-- Supplied data --
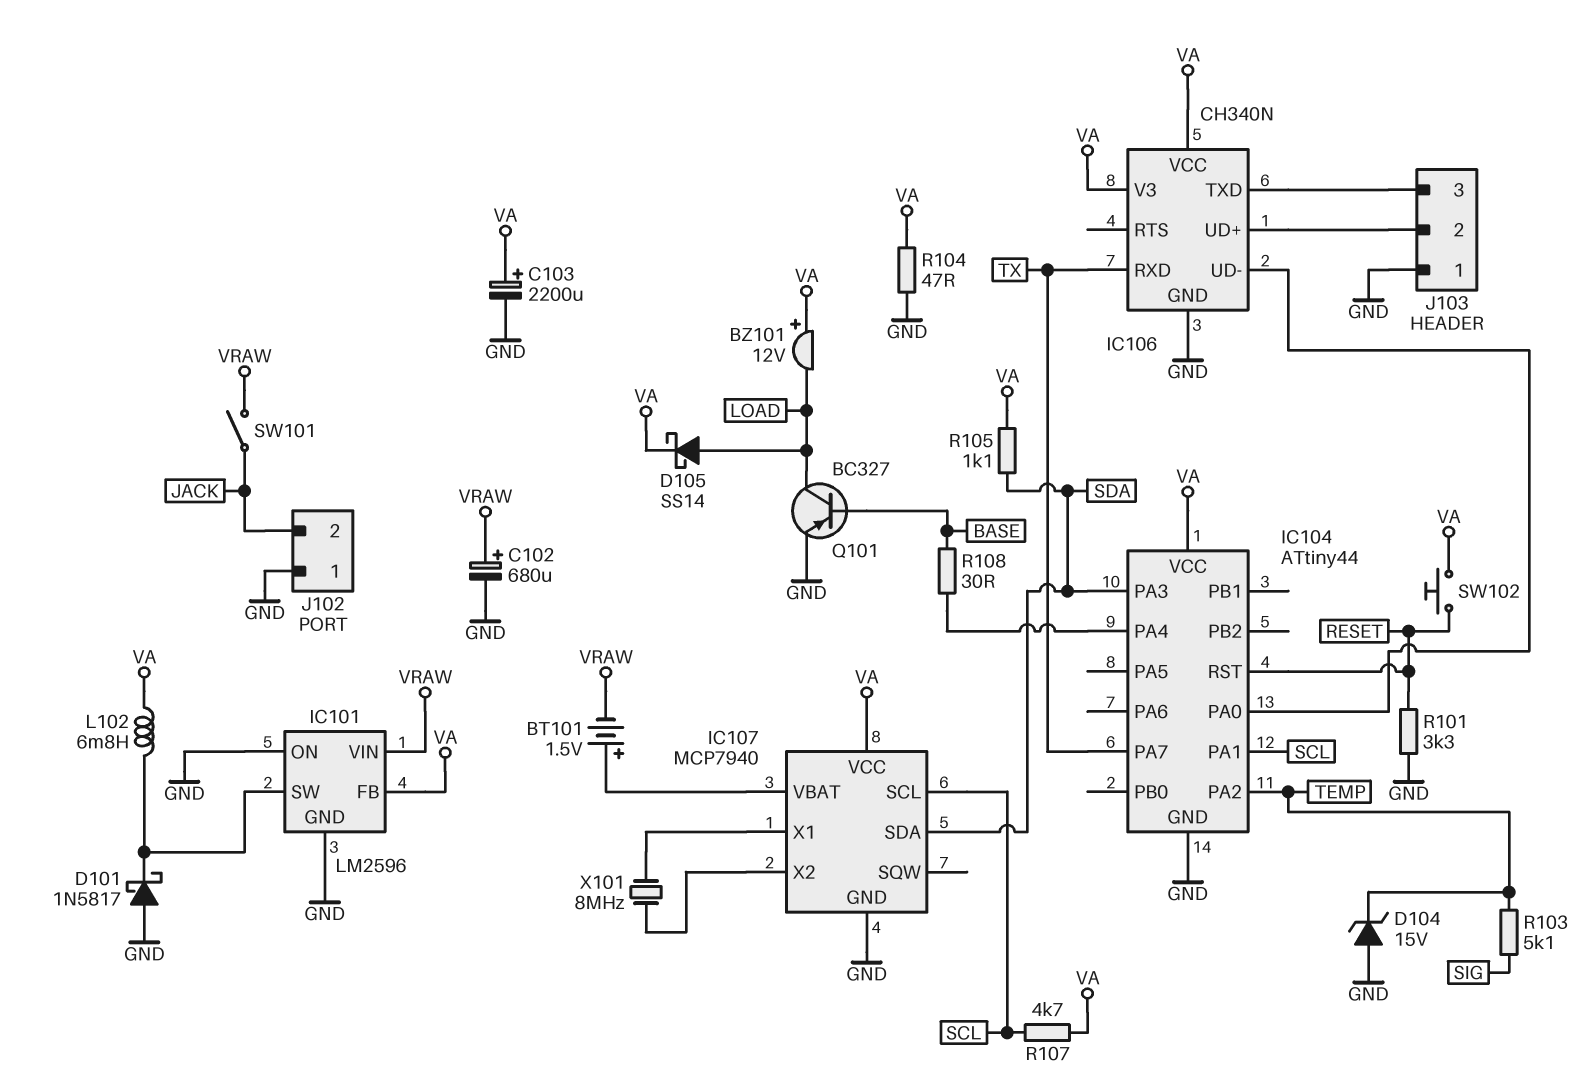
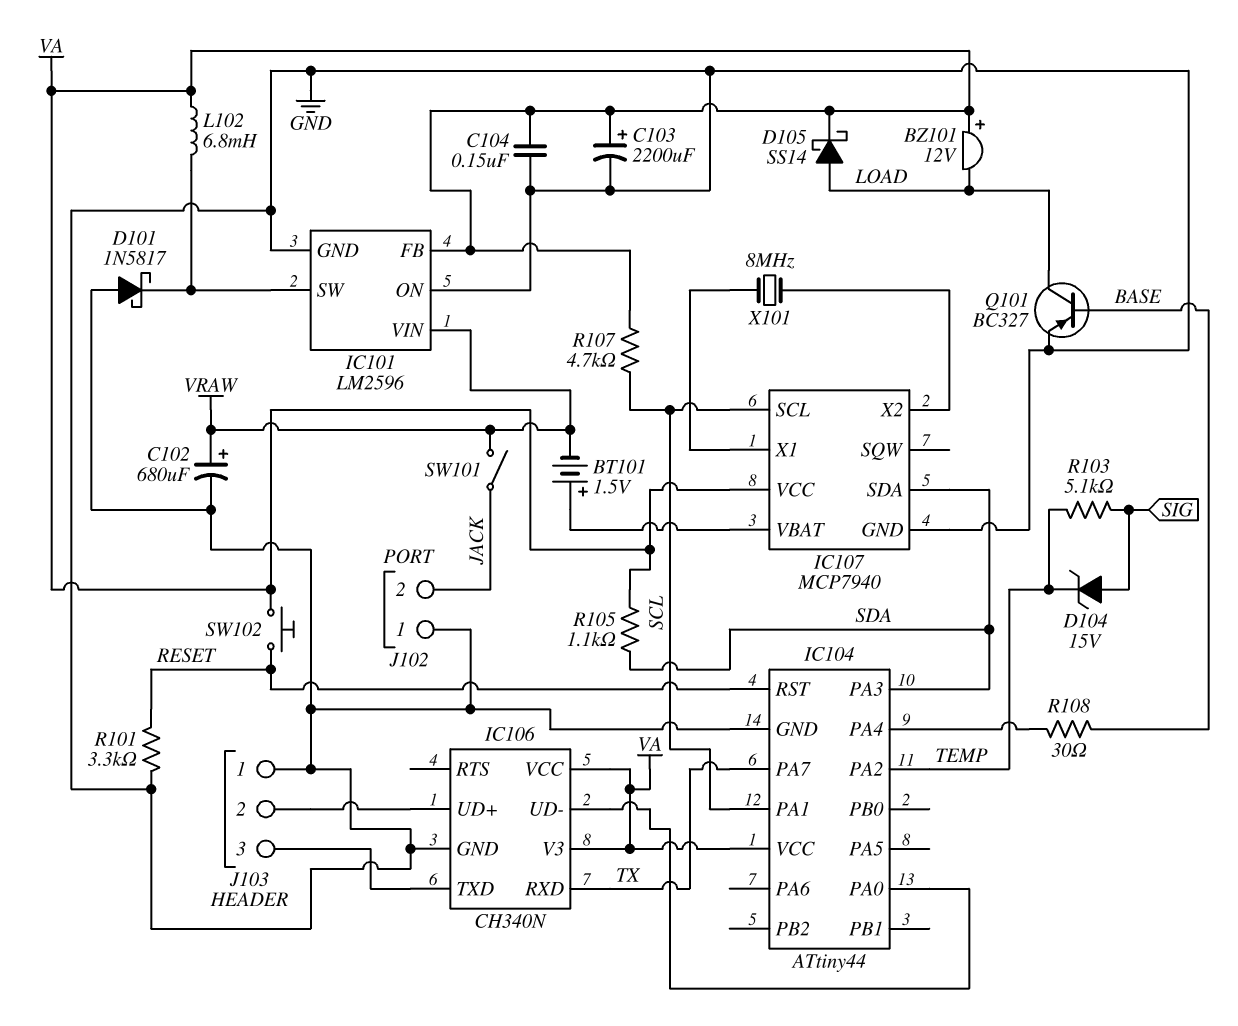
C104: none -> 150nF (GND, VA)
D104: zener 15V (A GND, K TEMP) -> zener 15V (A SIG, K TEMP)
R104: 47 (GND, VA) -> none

...

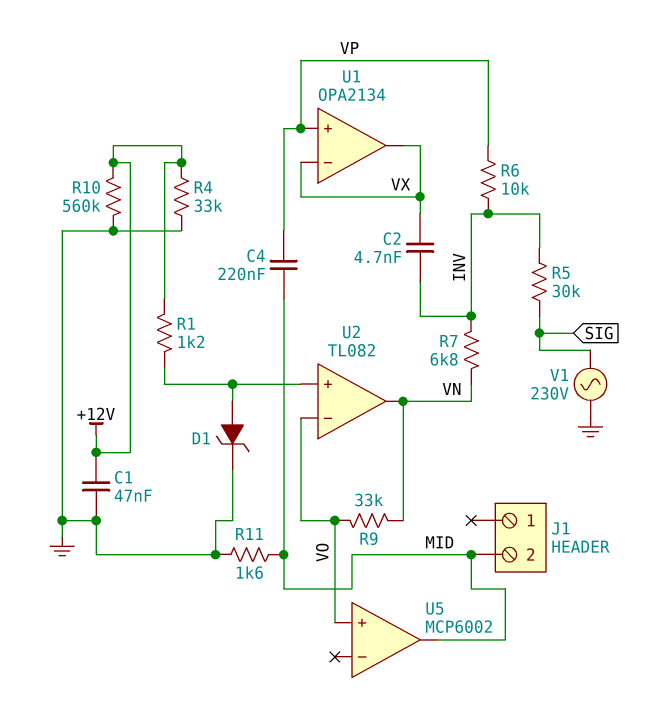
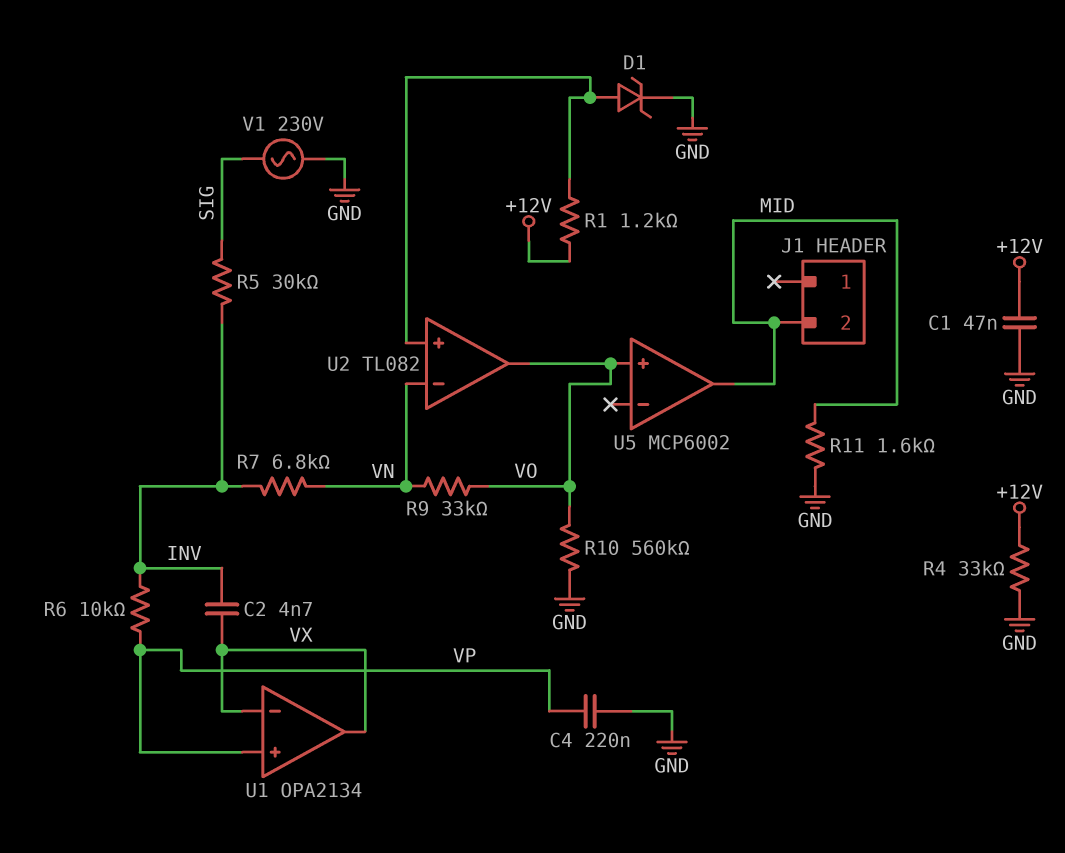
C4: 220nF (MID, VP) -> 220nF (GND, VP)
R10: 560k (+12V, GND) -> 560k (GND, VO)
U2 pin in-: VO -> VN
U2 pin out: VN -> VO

* * *

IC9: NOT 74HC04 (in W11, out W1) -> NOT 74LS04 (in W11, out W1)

-- What you need to do --
Copy each line of the listing that includes "none".

-- Written solution --
C104: none -> 150nF (GND, VA)
R104: 47 (GND, VA) -> none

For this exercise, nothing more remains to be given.